Data excerpts
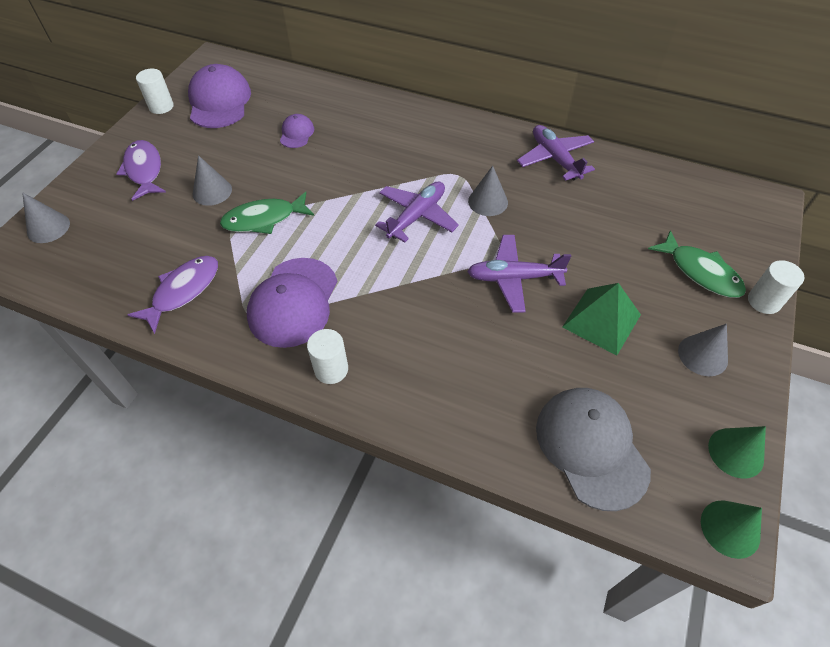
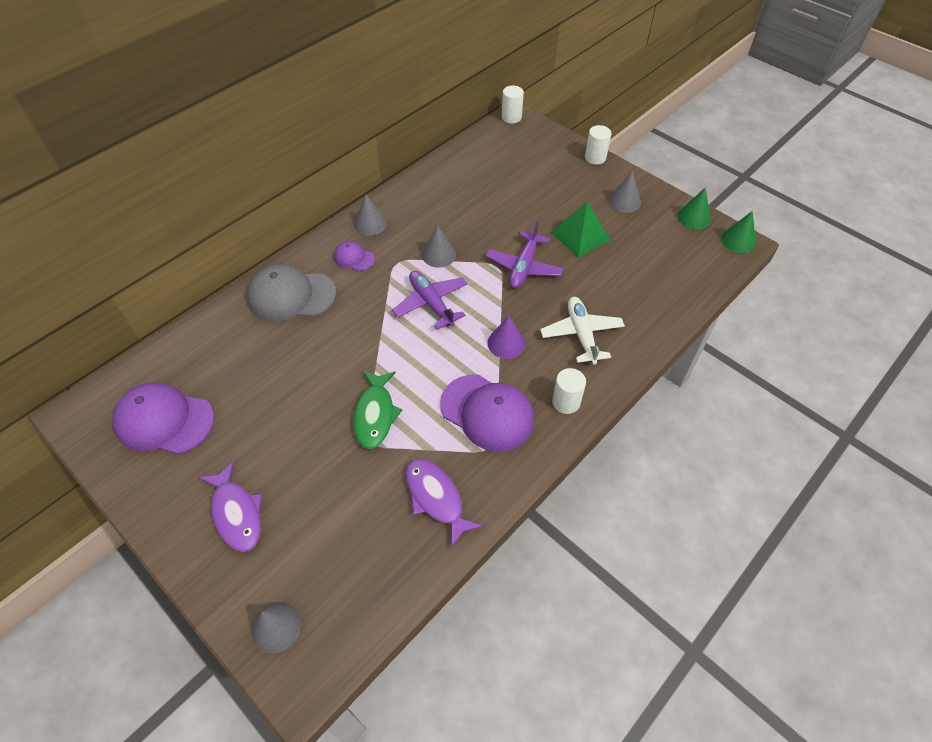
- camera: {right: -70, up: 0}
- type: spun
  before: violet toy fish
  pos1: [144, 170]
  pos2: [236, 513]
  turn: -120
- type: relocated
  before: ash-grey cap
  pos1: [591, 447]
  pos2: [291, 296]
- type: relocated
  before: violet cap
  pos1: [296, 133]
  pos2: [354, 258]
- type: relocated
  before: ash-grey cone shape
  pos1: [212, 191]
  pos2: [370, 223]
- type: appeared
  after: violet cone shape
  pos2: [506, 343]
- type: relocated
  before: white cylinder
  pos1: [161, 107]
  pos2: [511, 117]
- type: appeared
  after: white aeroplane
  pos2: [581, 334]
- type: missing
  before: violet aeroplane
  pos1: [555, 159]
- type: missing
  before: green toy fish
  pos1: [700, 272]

What this task involves:
Copy the records exactly. Skip the images.

Written response:
- camera: {right: -70, up: 0}
- type: spun
  before: violet toy fish
  pos1: [144, 170]
  pos2: [236, 513]
  turn: -120
- type: relocated
  before: ash-grey cap
  pos1: [591, 447]
  pos2: [291, 296]
- type: relocated
  before: violet cap
  pos1: [296, 133]
  pos2: [354, 258]
- type: relocated
  before: ash-grey cone shape
  pos1: [212, 191]
  pos2: [370, 223]
- type: appeared
  after: violet cone shape
  pos2: [506, 343]
- type: relocated
  before: white cylinder
  pos1: [161, 107]
  pos2: [511, 117]
- type: appeared
  after: white aeroplane
  pos2: [581, 334]
- type: missing
  before: violet aeroplane
  pos1: [555, 159]
- type: missing
  before: green toy fish
  pos1: [700, 272]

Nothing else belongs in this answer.